WORK REQUEST: The entries below must be reproduced exactly; their pictures are not part of the copy.

Stored data
───
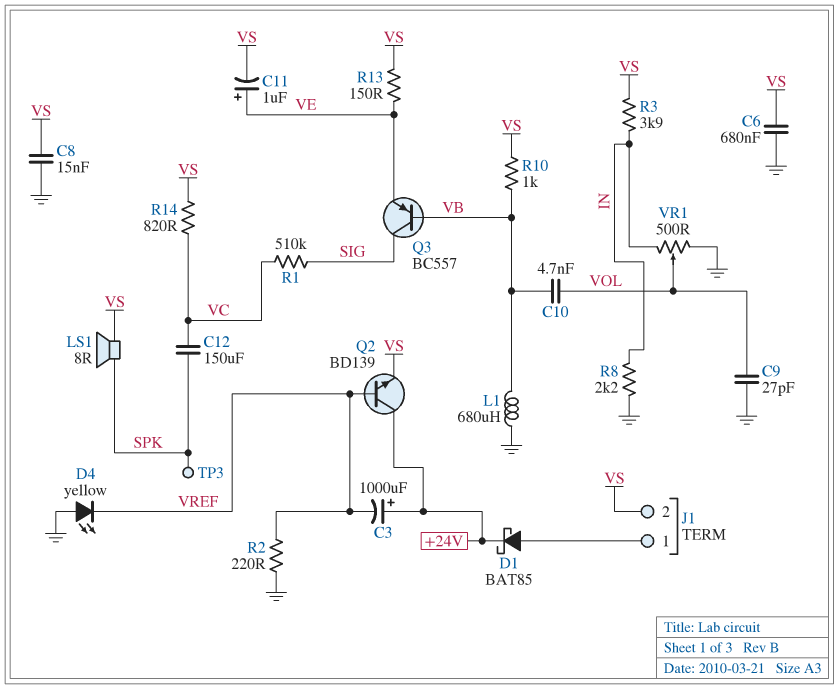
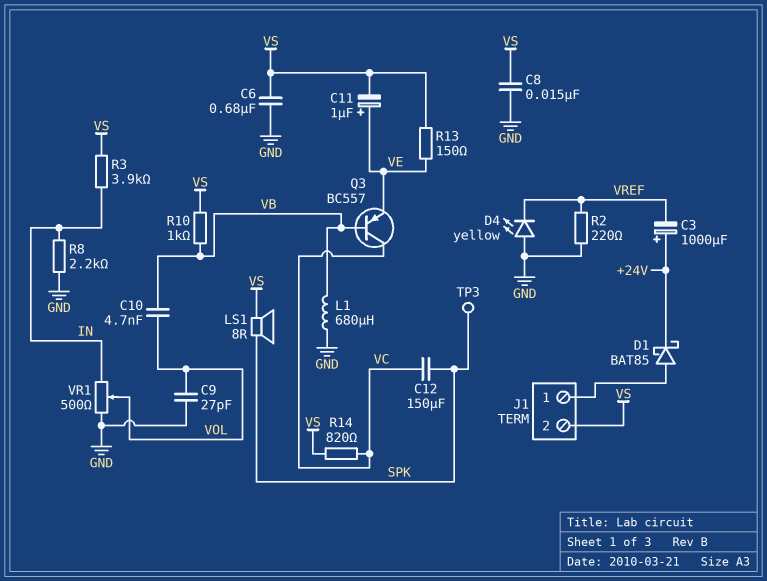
Q2: NPN BD139 (B VREF, C +24V, E VS) -> none
Q3: PNP BC557 (B VB, C SIG, E VE) -> PNP BC557 (B VB, C VC, E VE)
R1: 510k (SIG, VC) -> none

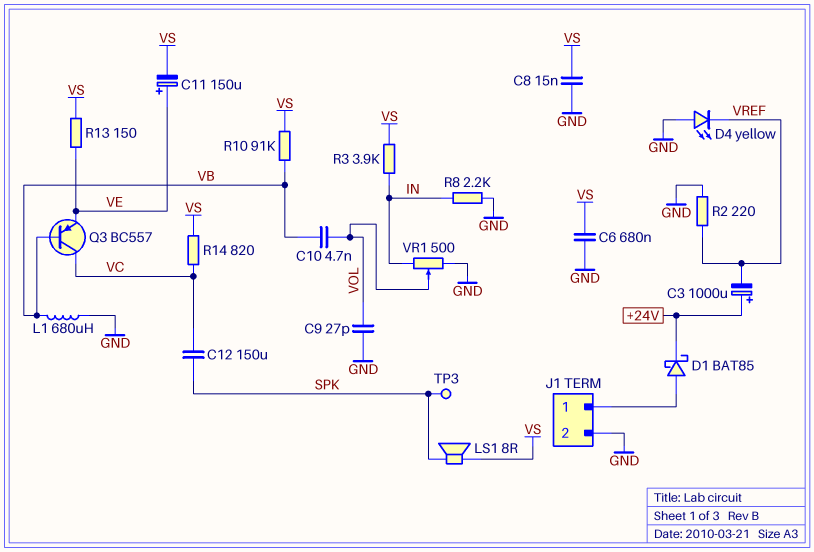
C11: 1uF (plus VE, minus VS) -> 150uF (plus VE, minus VS)
J1 pin 2: VS -> GND
R10: 1k (VB, VS) -> 91k (VB, VS)

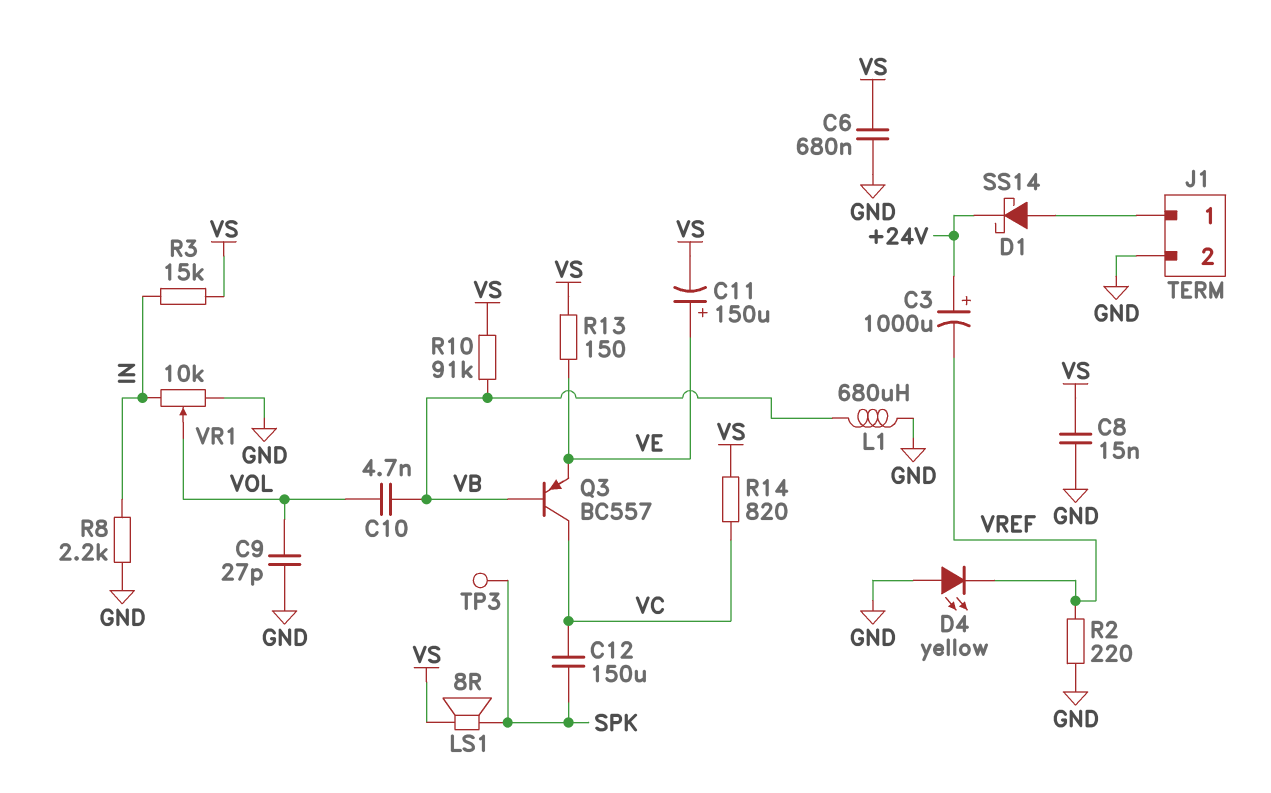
D1: schottky BAT85 (A J1/1, K +24V) -> schottky SS14 (A J1/1, K +24V)
R3: 3.9k (IN, VS) -> 15k (IN, VS)
VR1: 500 (GND, IN, wiper VOL) -> 10k (GND, IN, wiper VOL)

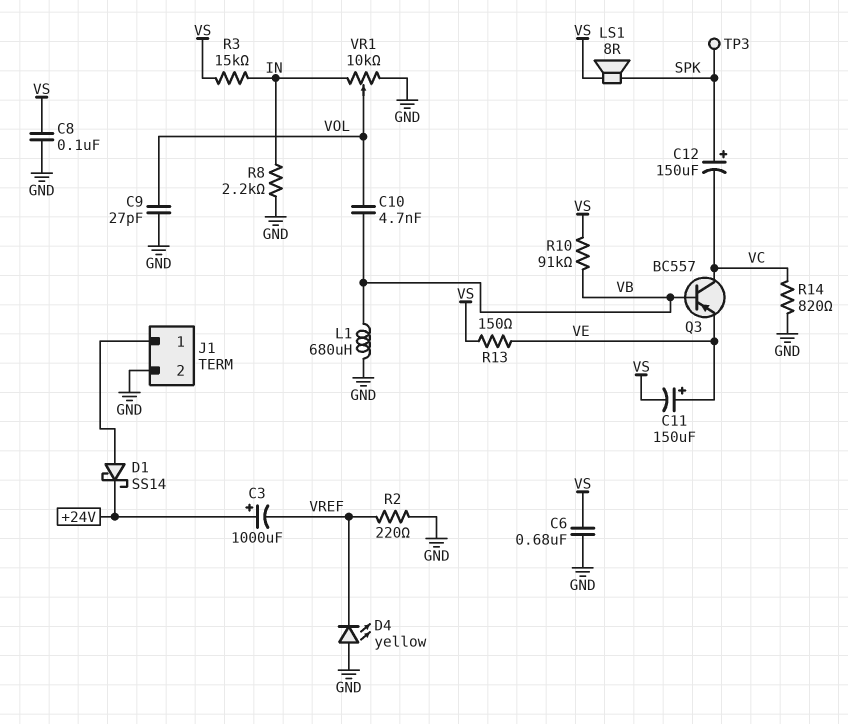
C8: 15nF (GND, VS) -> 100nF (GND, VS)
C12: 150uF (SPK, VC) -> 150uF (plus SPK, minus VC)
R14: 820 (VC, VS) -> 820 (GND, VC)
───
SOLVED PROBLEM:
Q2: NPN BD139 (B VREF, C +24V, E VS) -> none
Q3: PNP BC557 (B VB, C SIG, E VE) -> PNP BC557 (B VB, C VC, E VE)
R1: 510k (SIG, VC) -> none

C11: 1uF (plus VE, minus VS) -> 150uF (plus VE, minus VS)
J1 pin 2: VS -> GND
R10: 1k (VB, VS) -> 91k (VB, VS)

D1: schottky BAT85 (A J1/1, K +24V) -> schottky SS14 (A J1/1, K +24V)
R3: 3.9k (IN, VS) -> 15k (IN, VS)
VR1: 500 (GND, IN, wiper VOL) -> 10k (GND, IN, wiper VOL)

C8: 15nF (GND, VS) -> 100nF (GND, VS)
C12: 150uF (SPK, VC) -> 150uF (plus SPK, minus VC)
R14: 820 (VC, VS) -> 820 (GND, VC)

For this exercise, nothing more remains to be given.